• _Recorded data_
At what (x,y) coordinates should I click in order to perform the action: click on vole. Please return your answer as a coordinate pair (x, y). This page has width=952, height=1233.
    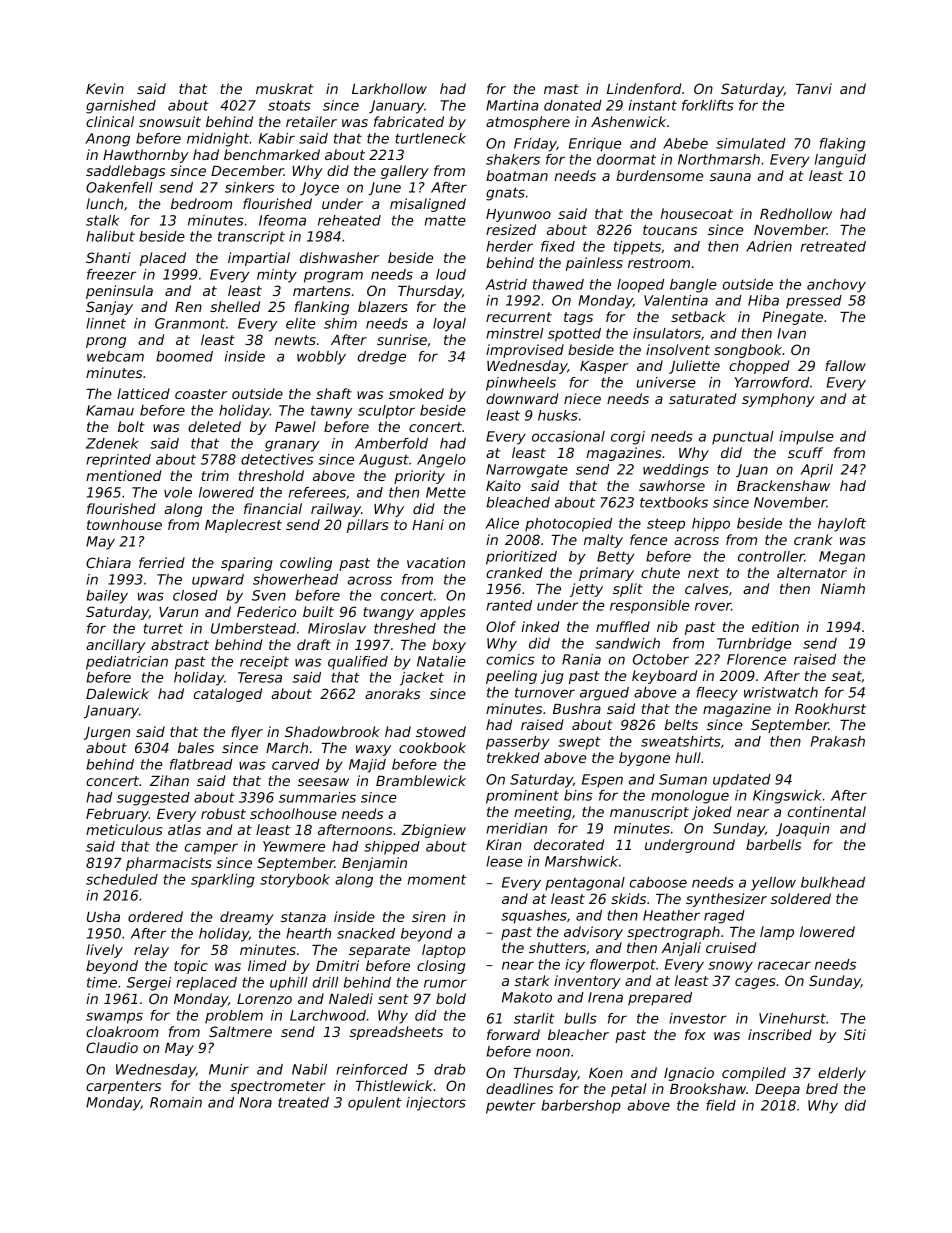
    Looking at the image, I should click on (178, 492).
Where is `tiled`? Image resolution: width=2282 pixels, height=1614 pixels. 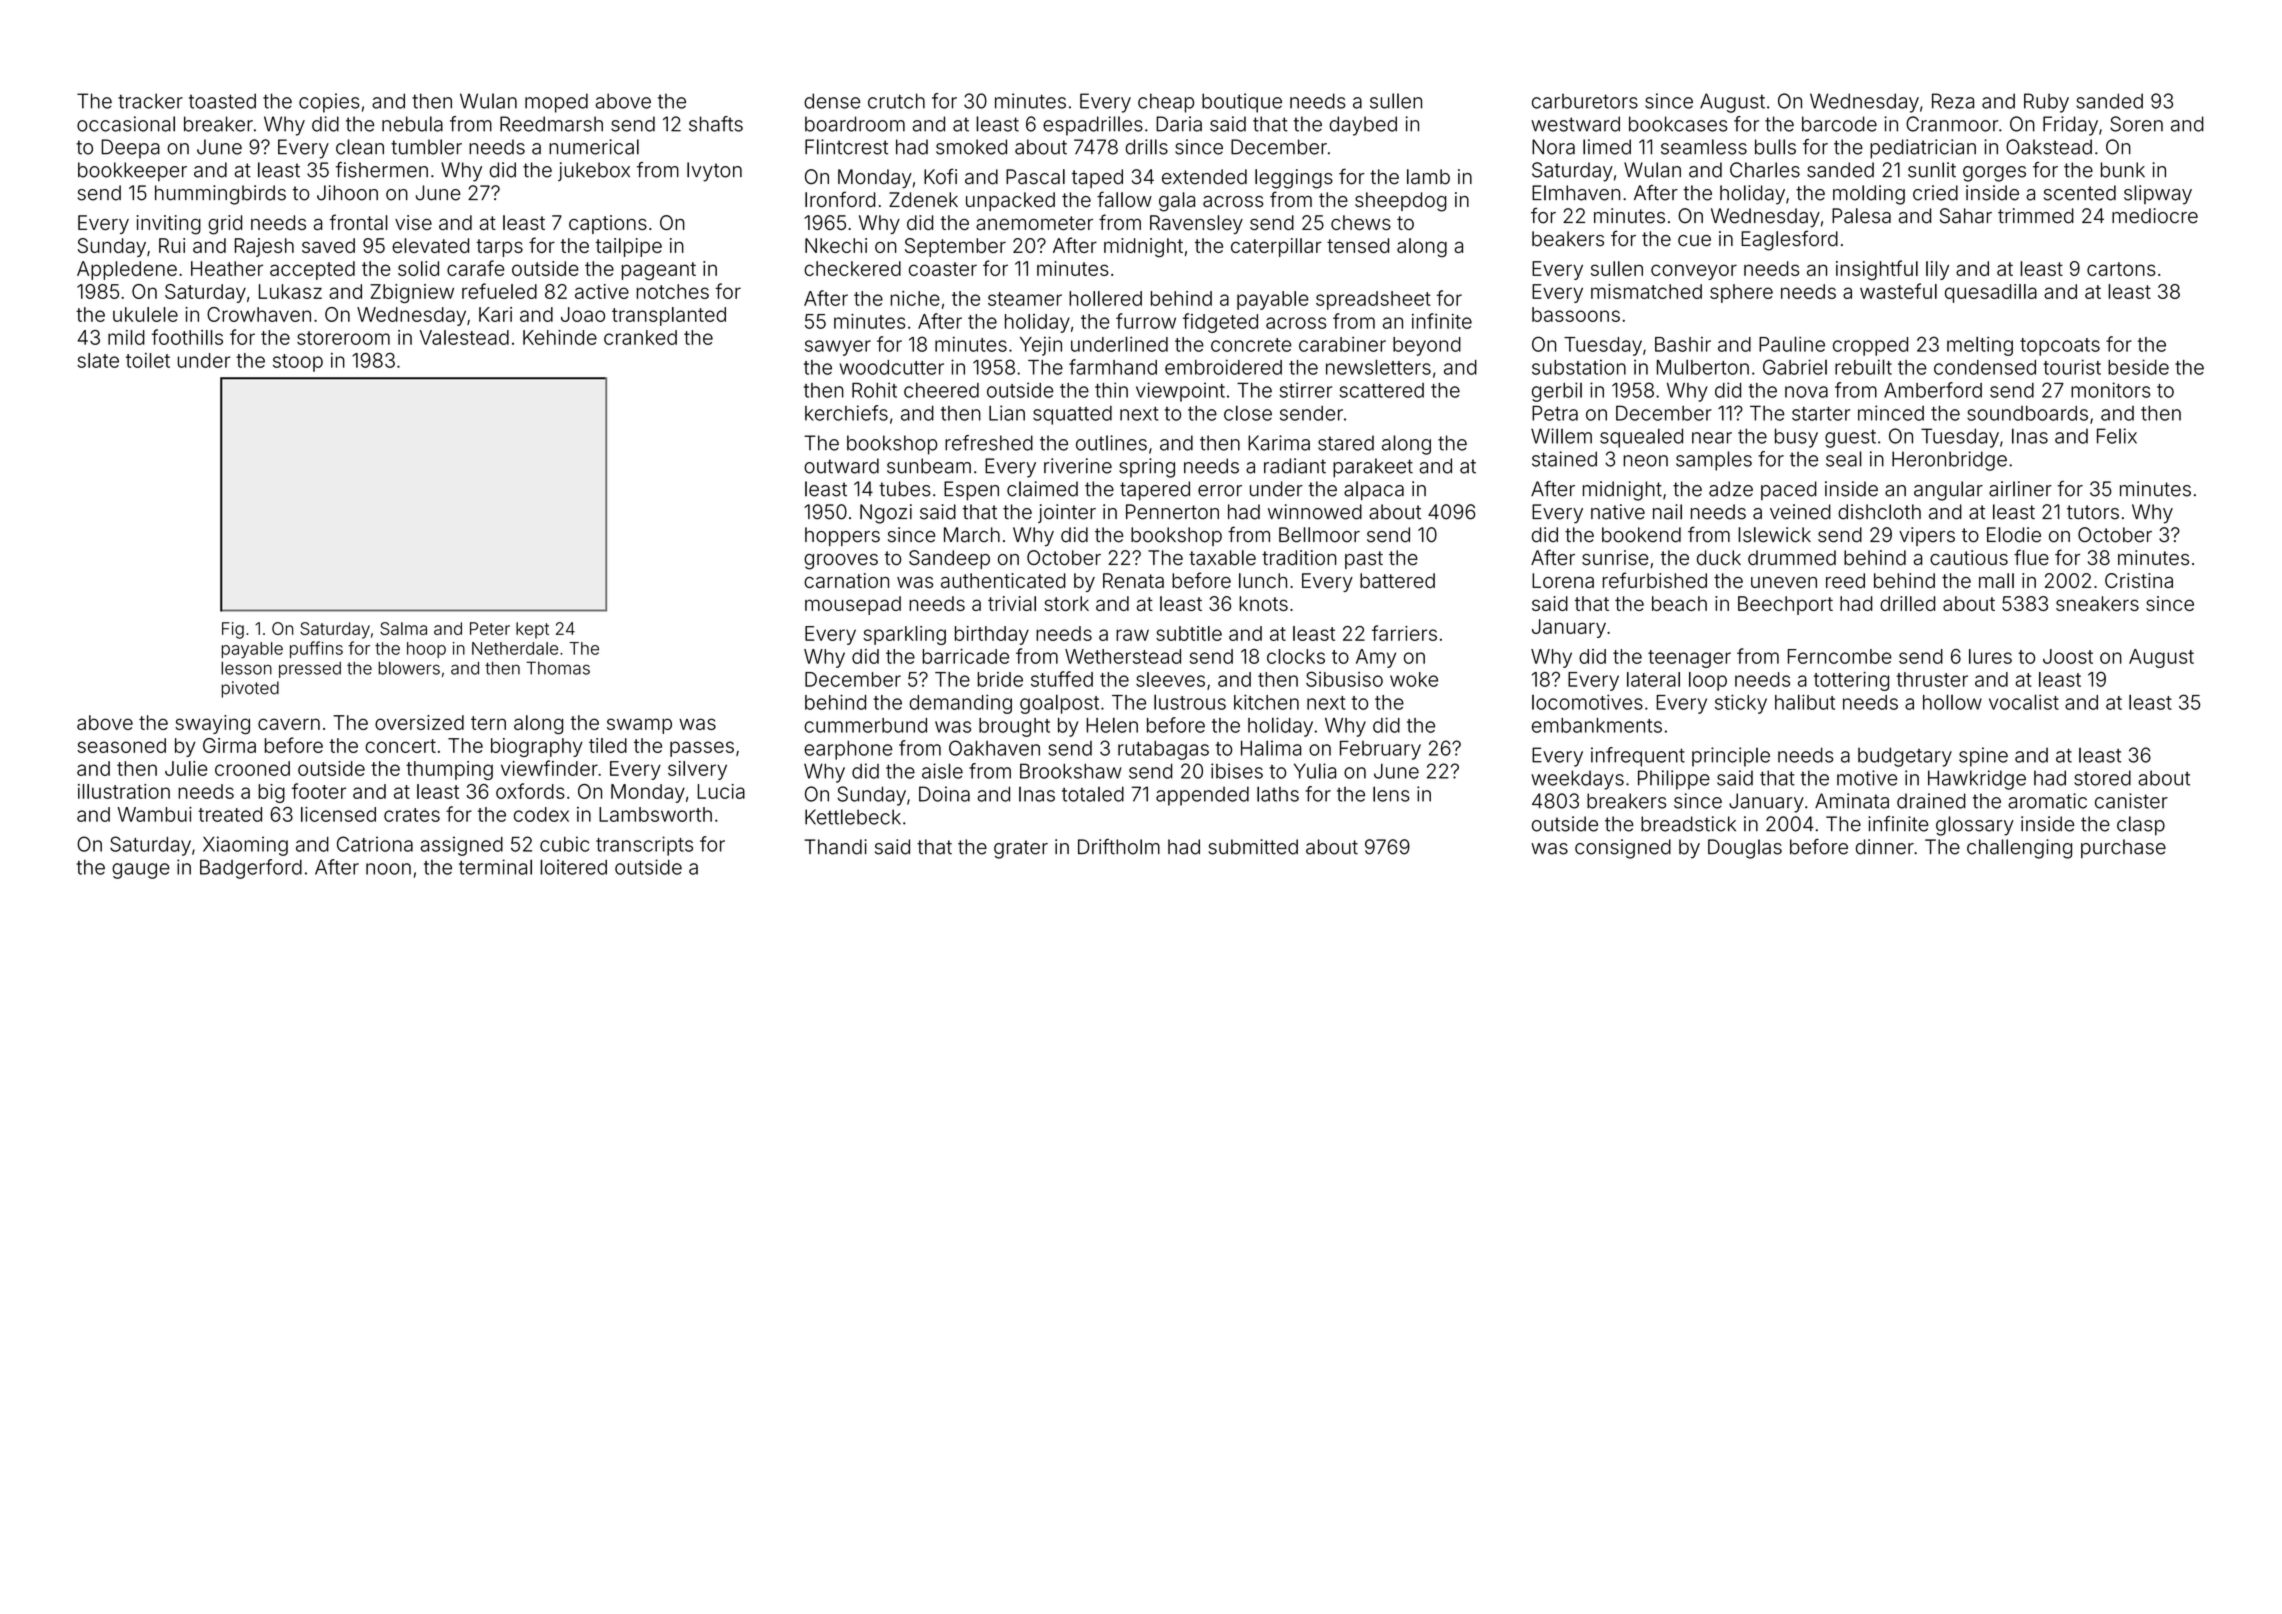
tiled is located at coordinates (608, 745).
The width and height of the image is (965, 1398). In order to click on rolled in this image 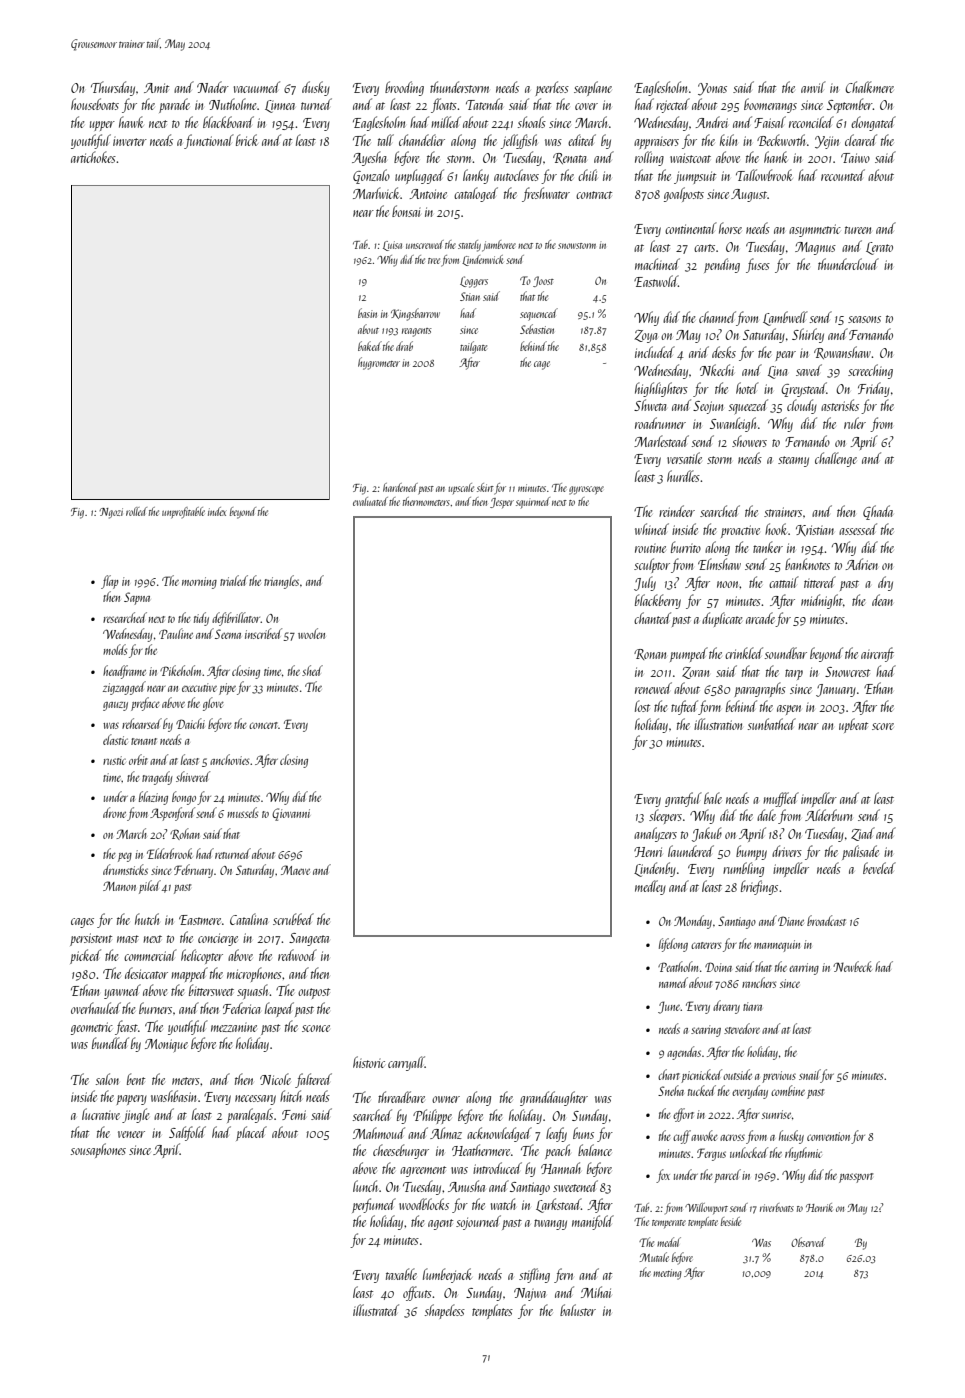, I will do `click(136, 511)`.
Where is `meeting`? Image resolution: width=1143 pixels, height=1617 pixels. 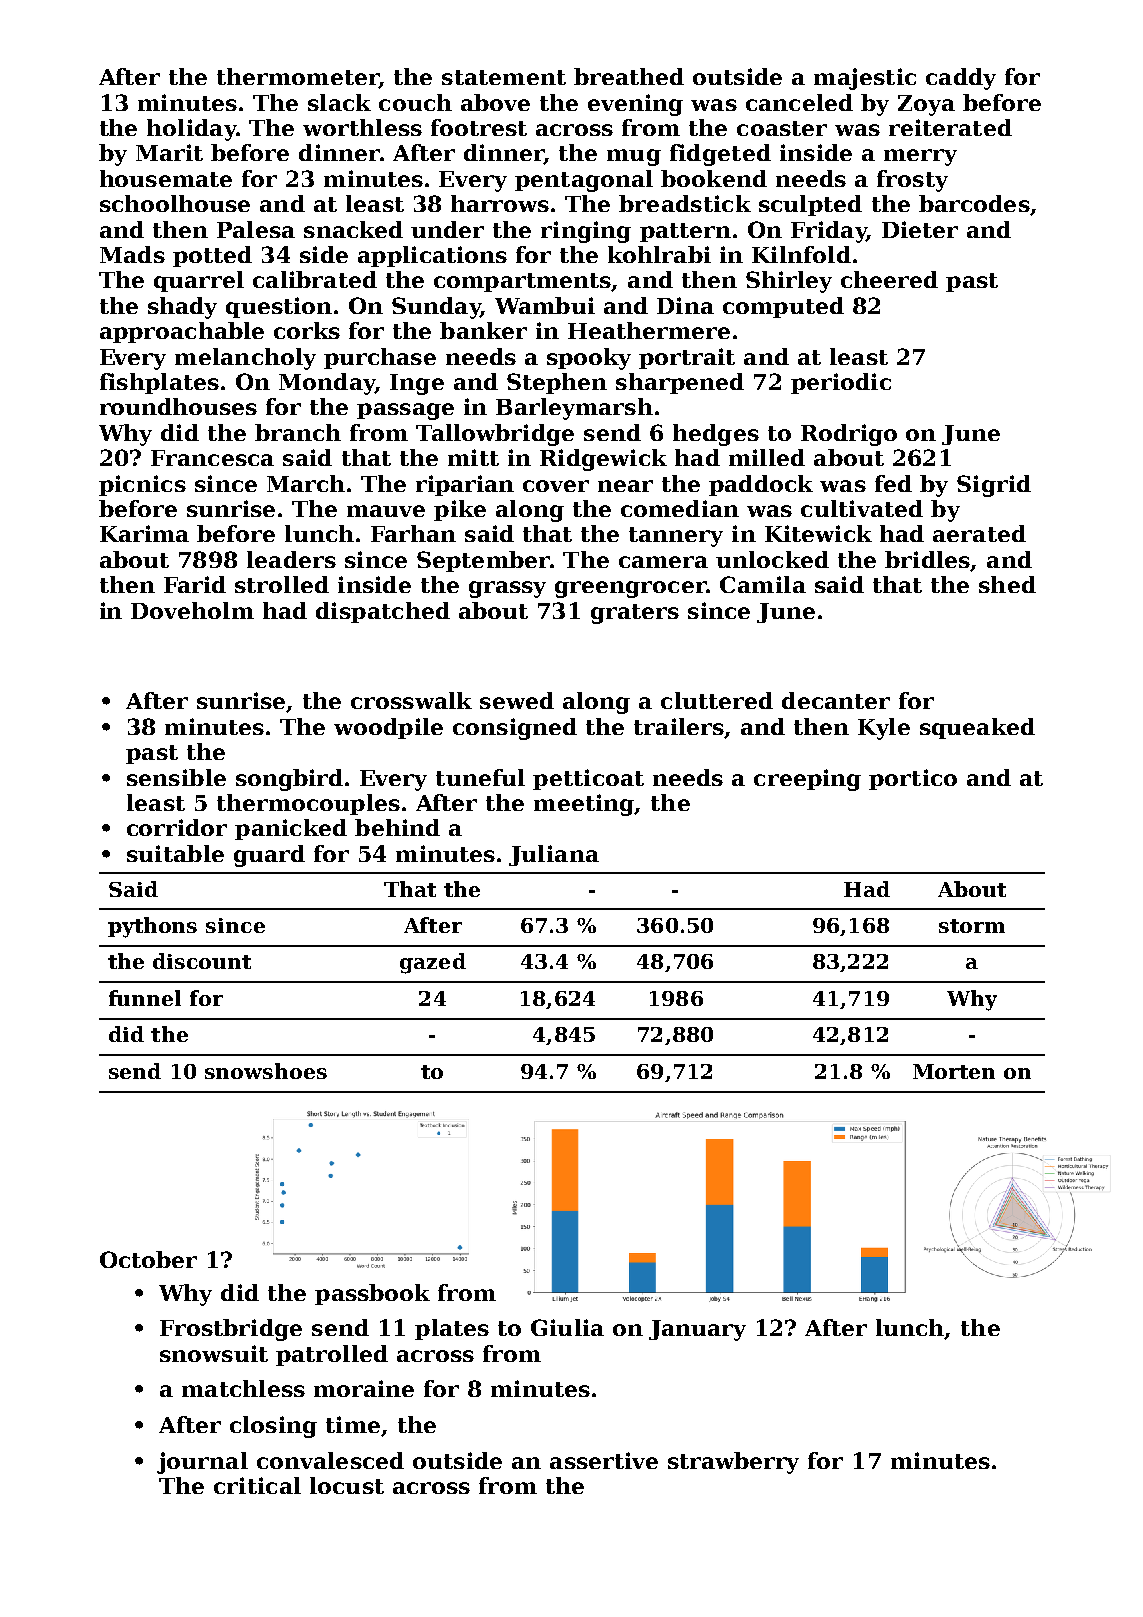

• _The problem_
Find every line in the entries above that contains the word "coordinates" and copy each of those lines. Case matters.

• _Full answer_
At what (x,y) coordinates should I click in order to perform the action: click on vole. Please return your answer as a coordinate pair (x, y). This page has width=952, height=1233.
tiled is located at coordinates (608, 745).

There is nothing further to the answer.